Task objective — Go to the line containing "GPS3 pin RX: none -> D8" in the listing below and retype it and every later line exactly, down to the last.
----- Data -----
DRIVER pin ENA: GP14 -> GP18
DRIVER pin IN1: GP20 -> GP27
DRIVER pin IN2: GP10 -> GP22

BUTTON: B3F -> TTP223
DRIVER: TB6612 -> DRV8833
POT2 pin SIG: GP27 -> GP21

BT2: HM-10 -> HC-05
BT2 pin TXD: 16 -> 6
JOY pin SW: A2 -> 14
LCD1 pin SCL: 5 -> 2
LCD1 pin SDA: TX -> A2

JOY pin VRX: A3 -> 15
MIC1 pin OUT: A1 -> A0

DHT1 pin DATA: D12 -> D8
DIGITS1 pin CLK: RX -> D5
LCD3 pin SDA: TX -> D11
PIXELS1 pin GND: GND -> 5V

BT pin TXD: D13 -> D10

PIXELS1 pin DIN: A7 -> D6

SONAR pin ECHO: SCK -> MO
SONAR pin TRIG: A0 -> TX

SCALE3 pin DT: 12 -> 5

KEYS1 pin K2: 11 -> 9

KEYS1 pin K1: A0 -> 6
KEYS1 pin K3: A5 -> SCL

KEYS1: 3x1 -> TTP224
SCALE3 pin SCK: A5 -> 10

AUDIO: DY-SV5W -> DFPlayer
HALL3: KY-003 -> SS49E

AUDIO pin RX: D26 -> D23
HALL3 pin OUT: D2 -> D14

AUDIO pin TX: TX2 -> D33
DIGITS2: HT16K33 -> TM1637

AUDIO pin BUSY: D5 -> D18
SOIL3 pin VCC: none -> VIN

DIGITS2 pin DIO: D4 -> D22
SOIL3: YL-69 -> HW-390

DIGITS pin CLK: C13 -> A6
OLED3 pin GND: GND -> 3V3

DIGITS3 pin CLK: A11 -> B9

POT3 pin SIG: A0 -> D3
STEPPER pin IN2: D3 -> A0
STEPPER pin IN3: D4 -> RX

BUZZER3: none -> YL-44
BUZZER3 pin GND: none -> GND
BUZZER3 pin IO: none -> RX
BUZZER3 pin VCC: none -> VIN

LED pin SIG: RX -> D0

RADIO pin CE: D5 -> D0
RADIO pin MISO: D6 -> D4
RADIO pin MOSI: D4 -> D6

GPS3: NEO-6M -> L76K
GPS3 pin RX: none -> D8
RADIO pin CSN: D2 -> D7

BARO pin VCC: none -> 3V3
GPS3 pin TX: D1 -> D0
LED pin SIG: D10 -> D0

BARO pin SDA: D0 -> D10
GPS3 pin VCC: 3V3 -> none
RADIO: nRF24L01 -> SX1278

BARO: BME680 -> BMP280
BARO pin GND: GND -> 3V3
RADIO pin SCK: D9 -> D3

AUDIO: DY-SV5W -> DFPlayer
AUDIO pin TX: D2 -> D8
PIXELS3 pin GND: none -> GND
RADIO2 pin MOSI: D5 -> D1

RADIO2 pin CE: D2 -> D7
-----
Completed exercise —
GPS3 pin RX: none -> D8
RADIO pin CSN: D2 -> D7

BARO pin VCC: none -> 3V3
GPS3 pin TX: D1 -> D0
LED pin SIG: D10 -> D0

BARO pin SDA: D0 -> D10
GPS3 pin VCC: 3V3 -> none
RADIO: nRF24L01 -> SX1278

BARO: BME680 -> BMP280
BARO pin GND: GND -> 3V3
RADIO pin SCK: D9 -> D3

AUDIO: DY-SV5W -> DFPlayer
AUDIO pin TX: D2 -> D8
PIXELS3 pin GND: none -> GND
RADIO2 pin MOSI: D5 -> D1

RADIO2 pin CE: D2 -> D7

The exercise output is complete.